» **Required action**:
Please reproduce the data exactly and omit the pictures.

Provided records Start Marker

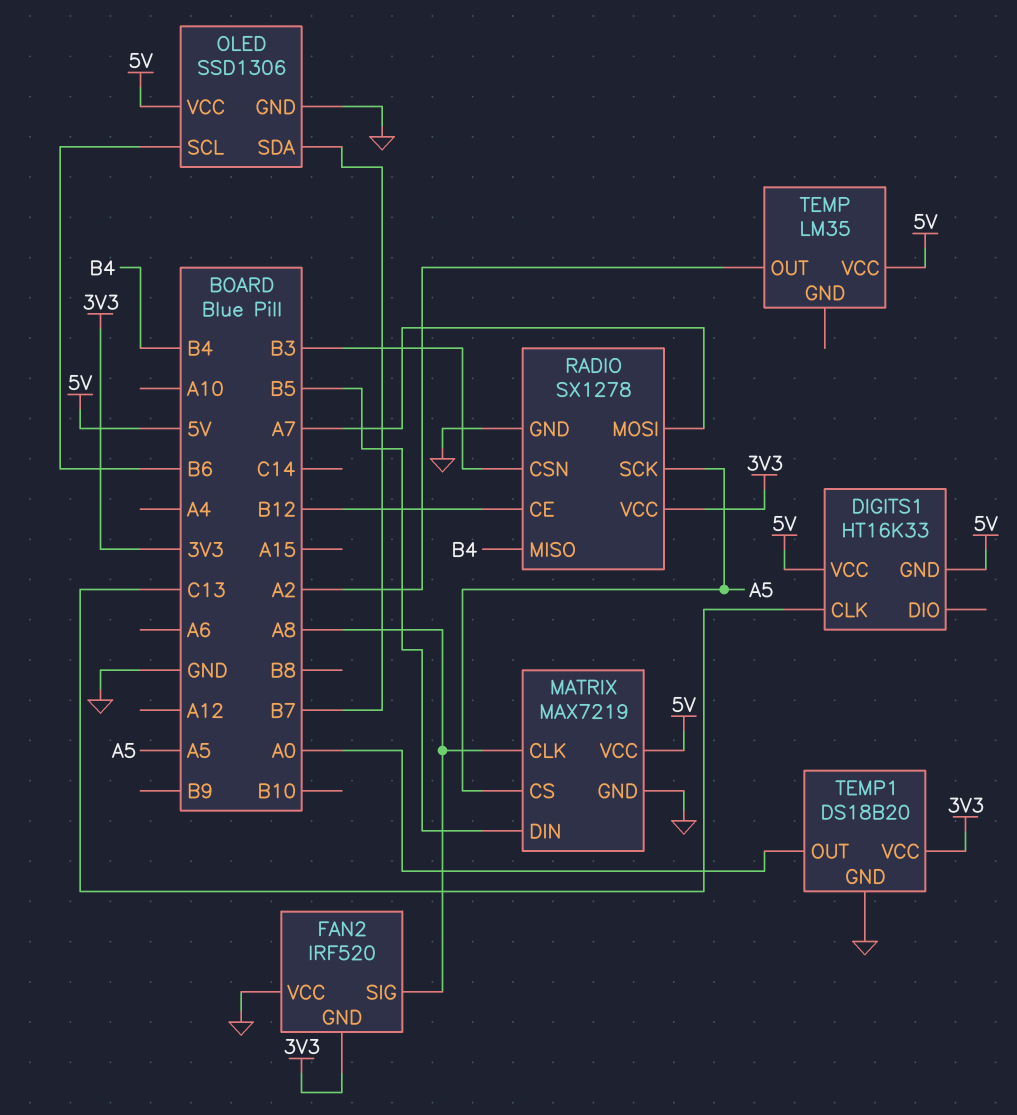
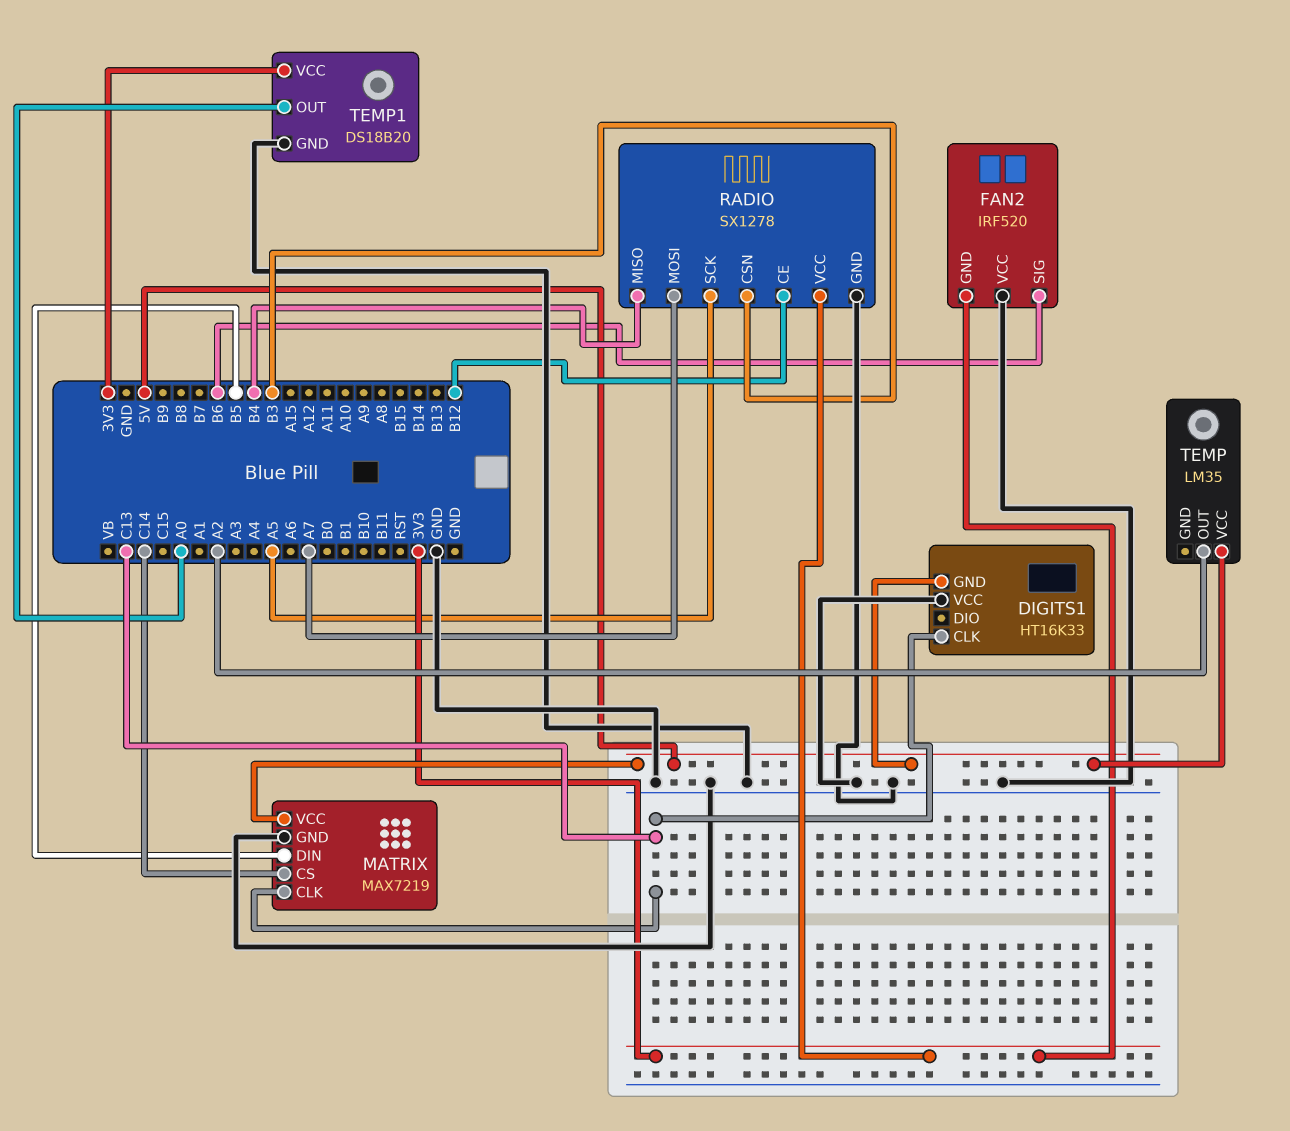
DIGITS1 pin VCC: 5V -> GND
FAN2 pin SIG: A8 -> B6
MATRIX pin CLK: A8 -> C13
MATRIX pin CS: A5 -> C14
OLED: SSD1306 -> none
OLED pin GND: GND -> none
OLED pin SCL: B6 -> none
OLED pin SDA: B7 -> none
OLED pin VCC: 5V -> none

Provided records End Marker

» **Completed task**:
DIGITS1 pin VCC: 5V -> GND
FAN2 pin SIG: A8 -> B6
MATRIX pin CLK: A8 -> C13
MATRIX pin CS: A5 -> C14
OLED: SSD1306 -> none
OLED pin GND: GND -> none
OLED pin SCL: B6 -> none
OLED pin SDA: B7 -> none
OLED pin VCC: 5V -> none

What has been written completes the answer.